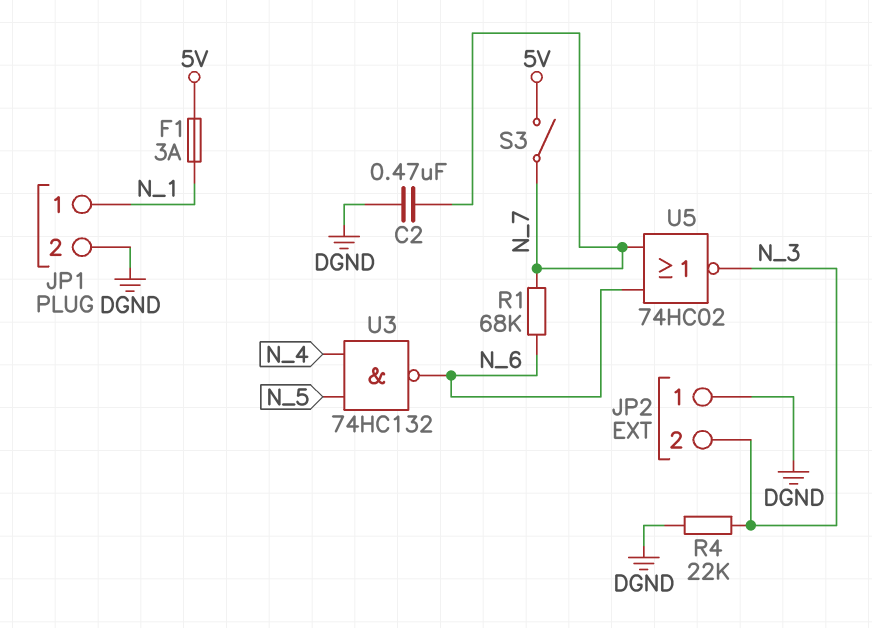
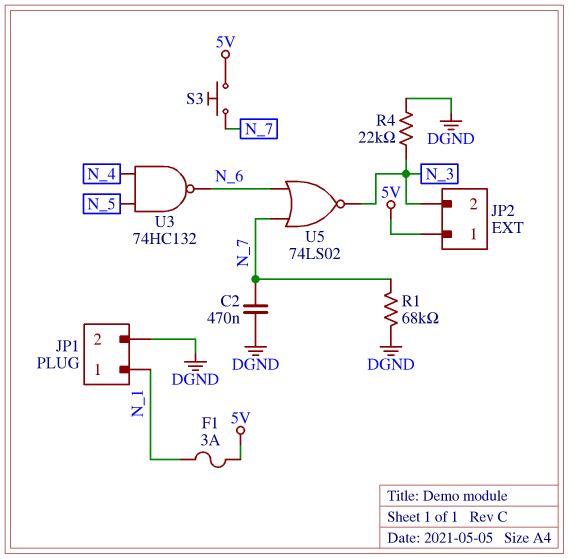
JP2 pin 1: DGND -> 5V
R1: 68k (N_6, N_7) -> 68k (DGND, N_7)
S3: switch (5V, N_7) -> button (5V, N_7)
U5: NOR 74HC02 (in N_6, in N_7, out N_3) -> NOR 74LS02 (in N_6, in N_7, out N_3)

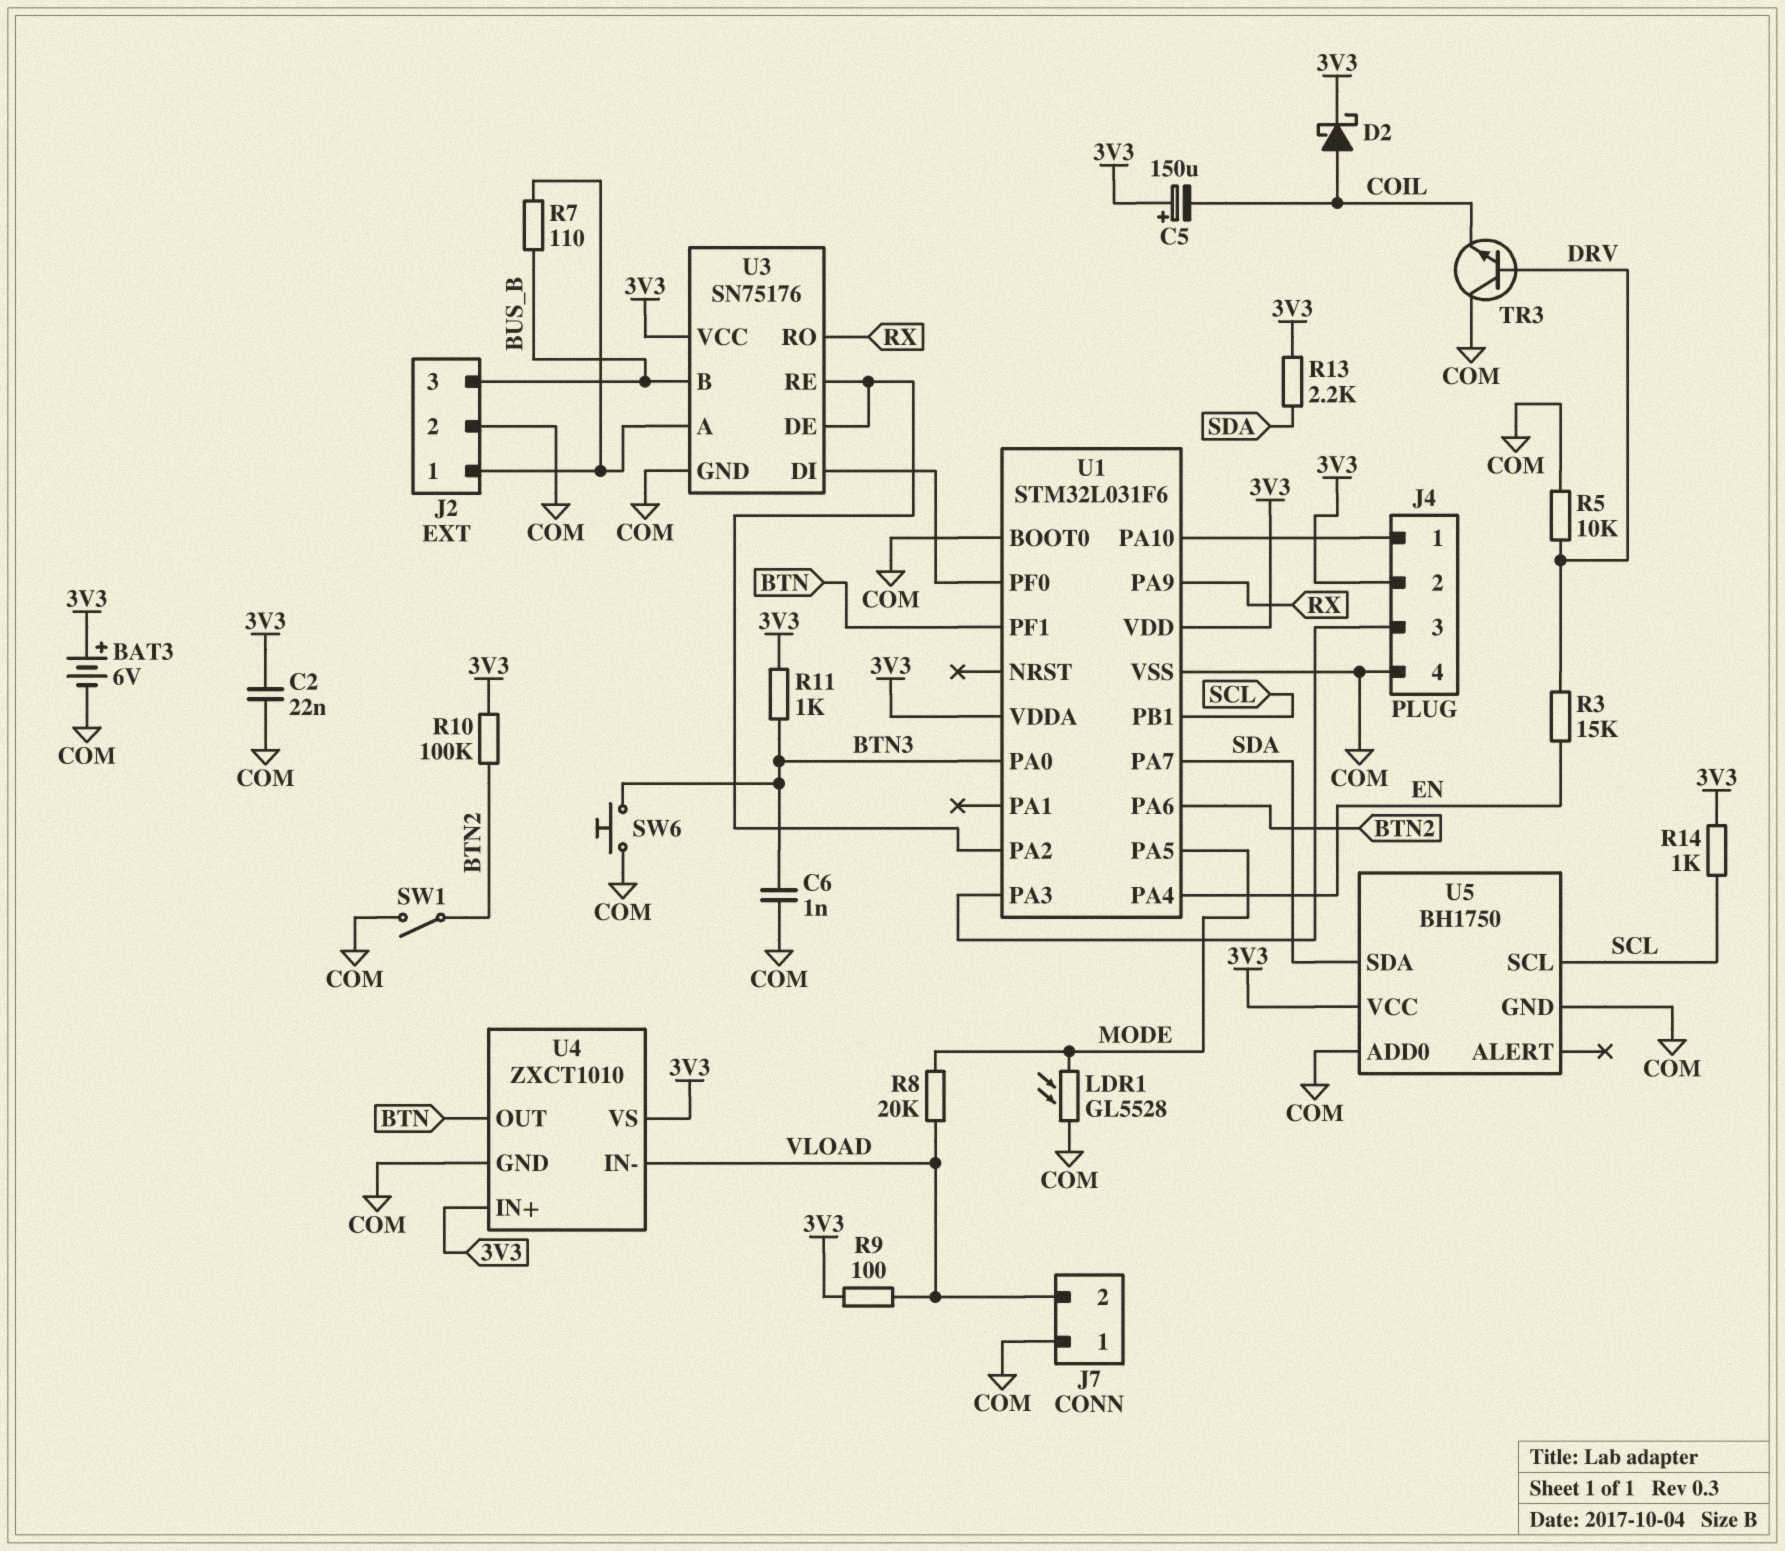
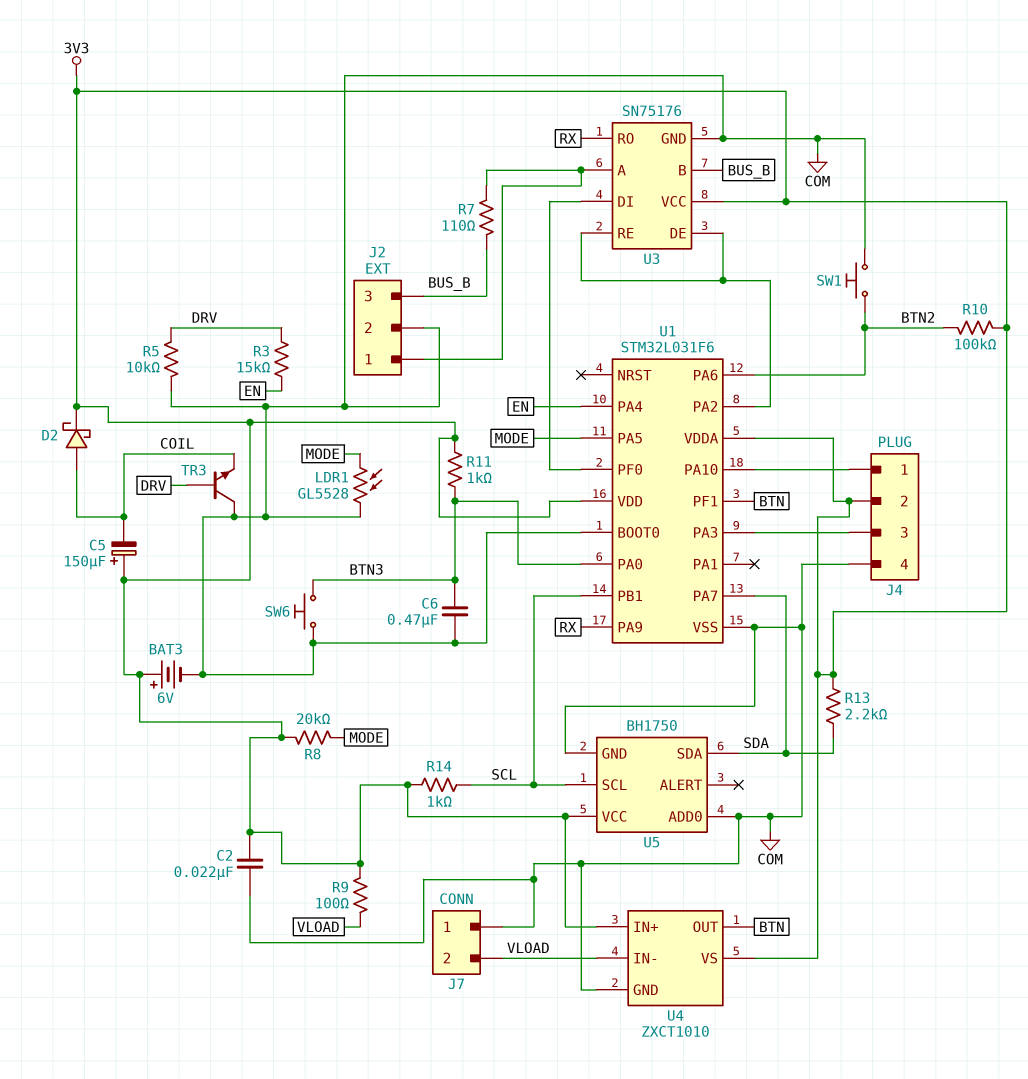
C6: 1nF (BTN3, COM) -> 470nF (BTN3, COM)
R8: 20k (MODE, VLOAD) -> 20k (3V3, MODE)
SW1: switch (BTN2, COM) -> button (BTN2, COM)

● ● ● ●

TASK PROMPT: Omit any images, then output the listing exactly.

RESPONSE:
JP2 pin 1: DGND -> 5V
R1: 68k (N_6, N_7) -> 68k (DGND, N_7)
S3: switch (5V, N_7) -> button (5V, N_7)
U5: NOR 74HC02 (in N_6, in N_7, out N_3) -> NOR 74LS02 (in N_6, in N_7, out N_3)

C6: 1nF (BTN3, COM) -> 470nF (BTN3, COM)
R8: 20k (MODE, VLOAD) -> 20k (3V3, MODE)
SW1: switch (BTN2, COM) -> button (BTN2, COM)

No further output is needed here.